* _DATASET EXTRACT_:
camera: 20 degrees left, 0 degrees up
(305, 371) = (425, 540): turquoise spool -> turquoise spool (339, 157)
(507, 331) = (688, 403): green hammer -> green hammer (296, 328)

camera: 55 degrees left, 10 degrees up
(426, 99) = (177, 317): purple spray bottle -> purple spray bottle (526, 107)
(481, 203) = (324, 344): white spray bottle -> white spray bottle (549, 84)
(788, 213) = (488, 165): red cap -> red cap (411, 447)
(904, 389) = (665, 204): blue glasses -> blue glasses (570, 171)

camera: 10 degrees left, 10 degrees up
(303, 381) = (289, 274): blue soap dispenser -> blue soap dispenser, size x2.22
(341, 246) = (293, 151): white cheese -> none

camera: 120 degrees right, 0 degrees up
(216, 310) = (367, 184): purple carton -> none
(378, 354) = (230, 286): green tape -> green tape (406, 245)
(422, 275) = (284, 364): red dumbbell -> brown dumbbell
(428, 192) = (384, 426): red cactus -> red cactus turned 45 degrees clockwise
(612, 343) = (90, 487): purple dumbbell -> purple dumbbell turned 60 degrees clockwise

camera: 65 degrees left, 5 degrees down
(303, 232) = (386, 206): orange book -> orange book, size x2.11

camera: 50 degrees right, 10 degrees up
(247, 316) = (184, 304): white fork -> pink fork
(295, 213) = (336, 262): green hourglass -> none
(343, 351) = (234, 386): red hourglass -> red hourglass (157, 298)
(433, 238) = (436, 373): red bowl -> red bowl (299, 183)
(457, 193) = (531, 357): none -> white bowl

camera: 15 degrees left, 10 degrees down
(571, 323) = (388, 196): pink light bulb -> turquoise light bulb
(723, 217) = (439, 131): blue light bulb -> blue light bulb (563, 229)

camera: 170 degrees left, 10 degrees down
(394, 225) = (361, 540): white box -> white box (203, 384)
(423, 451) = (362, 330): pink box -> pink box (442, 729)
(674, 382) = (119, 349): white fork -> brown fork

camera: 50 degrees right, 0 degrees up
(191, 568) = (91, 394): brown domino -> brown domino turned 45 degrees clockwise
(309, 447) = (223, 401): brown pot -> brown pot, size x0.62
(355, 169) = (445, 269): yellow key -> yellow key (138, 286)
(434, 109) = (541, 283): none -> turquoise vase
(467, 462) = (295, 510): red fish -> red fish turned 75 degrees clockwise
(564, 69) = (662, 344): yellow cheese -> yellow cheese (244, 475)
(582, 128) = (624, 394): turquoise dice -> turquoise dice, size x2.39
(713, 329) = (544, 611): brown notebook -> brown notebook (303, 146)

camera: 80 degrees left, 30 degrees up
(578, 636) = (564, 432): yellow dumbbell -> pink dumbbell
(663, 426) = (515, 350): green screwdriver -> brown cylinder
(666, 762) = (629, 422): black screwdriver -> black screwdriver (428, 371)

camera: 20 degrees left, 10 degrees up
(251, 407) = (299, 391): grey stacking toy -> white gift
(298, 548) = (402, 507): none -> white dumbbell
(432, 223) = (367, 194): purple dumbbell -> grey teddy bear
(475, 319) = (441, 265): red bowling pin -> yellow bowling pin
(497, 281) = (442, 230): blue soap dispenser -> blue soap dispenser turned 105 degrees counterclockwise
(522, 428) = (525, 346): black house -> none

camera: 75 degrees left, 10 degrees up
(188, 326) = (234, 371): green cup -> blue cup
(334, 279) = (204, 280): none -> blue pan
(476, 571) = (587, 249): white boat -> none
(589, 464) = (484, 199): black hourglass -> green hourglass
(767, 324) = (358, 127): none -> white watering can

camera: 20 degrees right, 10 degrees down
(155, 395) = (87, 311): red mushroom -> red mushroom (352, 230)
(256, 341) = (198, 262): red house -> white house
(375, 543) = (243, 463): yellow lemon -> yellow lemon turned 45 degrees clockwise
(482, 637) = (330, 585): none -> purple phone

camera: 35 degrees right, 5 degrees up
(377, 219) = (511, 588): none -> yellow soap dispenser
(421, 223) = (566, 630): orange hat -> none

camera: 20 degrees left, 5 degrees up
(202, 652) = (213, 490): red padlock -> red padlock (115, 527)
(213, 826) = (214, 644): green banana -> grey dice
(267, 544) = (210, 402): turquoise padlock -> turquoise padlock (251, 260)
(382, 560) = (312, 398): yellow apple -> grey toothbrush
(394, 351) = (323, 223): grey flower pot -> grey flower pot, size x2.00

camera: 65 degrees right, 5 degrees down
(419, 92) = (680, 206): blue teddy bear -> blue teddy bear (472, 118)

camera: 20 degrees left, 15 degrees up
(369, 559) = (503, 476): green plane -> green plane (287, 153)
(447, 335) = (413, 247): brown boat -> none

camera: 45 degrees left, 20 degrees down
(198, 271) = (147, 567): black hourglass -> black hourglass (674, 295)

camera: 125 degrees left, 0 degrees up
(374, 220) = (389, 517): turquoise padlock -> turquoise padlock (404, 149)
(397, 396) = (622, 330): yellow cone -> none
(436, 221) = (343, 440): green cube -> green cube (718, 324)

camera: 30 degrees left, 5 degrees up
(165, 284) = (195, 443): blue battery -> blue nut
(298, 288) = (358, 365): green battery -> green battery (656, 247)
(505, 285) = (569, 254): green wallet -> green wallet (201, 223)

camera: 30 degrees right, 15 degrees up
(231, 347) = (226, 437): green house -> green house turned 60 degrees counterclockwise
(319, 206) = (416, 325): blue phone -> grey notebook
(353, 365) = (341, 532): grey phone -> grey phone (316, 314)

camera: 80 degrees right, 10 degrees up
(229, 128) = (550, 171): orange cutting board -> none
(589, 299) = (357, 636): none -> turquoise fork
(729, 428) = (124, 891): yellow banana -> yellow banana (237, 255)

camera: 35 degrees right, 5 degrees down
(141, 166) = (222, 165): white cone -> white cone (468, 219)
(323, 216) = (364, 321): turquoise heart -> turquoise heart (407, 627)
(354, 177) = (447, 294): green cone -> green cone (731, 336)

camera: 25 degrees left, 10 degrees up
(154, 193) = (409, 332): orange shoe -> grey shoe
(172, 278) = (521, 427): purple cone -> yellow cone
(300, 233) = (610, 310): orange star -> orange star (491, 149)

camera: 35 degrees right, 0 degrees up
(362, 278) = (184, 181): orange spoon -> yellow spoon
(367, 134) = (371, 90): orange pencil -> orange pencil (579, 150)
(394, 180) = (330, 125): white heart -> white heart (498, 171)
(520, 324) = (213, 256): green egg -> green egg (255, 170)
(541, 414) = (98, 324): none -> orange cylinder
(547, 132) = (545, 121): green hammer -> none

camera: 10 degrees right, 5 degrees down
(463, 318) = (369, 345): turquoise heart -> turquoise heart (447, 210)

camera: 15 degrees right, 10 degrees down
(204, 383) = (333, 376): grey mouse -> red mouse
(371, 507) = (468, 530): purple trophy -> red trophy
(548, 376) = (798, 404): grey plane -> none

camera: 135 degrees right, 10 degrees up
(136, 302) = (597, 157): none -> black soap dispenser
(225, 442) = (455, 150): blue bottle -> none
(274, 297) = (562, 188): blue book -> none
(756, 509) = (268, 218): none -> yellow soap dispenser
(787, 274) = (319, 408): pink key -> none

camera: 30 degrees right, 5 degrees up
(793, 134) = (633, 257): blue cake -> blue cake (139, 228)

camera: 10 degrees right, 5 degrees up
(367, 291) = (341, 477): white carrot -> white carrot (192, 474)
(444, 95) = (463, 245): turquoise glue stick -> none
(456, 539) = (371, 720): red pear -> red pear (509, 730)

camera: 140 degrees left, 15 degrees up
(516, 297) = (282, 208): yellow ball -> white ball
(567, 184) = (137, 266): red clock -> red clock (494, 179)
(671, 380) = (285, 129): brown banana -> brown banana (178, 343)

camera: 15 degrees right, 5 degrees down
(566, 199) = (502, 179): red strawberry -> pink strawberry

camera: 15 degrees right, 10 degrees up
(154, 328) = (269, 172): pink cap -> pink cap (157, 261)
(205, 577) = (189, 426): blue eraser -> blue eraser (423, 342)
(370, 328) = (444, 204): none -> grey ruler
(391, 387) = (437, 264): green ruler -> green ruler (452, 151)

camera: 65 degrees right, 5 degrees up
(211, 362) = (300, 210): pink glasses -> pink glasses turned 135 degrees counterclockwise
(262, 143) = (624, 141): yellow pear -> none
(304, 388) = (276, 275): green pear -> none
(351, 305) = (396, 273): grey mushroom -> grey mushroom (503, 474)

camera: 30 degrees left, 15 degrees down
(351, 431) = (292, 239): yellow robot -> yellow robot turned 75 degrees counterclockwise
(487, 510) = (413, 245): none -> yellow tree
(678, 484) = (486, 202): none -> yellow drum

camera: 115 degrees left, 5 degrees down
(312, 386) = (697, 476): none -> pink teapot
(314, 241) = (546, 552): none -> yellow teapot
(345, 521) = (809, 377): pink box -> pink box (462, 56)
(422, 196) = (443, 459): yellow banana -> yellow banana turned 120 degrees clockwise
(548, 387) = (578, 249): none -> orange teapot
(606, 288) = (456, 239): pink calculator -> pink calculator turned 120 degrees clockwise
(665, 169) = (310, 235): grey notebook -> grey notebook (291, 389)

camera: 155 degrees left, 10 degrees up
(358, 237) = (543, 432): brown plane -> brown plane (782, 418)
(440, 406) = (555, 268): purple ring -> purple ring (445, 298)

* _DIRECTIONS_: Produce verbatim the lines starting at the one with "(358, 237) = (543, 432): brown" and ending at the last line of the material, both ends included. Add no other line.

* _EXERCISE ANSWER_:
(358, 237) = (543, 432): brown plane -> brown plane (782, 418)
(440, 406) = (555, 268): purple ring -> purple ring (445, 298)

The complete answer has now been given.